#### Object matching data
--------------------------------
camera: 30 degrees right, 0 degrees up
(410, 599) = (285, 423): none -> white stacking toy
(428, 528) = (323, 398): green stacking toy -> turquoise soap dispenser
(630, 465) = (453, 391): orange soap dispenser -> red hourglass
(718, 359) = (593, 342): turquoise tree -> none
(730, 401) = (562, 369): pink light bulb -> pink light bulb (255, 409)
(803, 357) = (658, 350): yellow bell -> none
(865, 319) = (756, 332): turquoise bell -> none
--------------------------------
#### REQUIRED ACTION
Count the lines in the data that contain the string "turquoise", and give nothing but that number.

#### EXPECTED ANSWER
3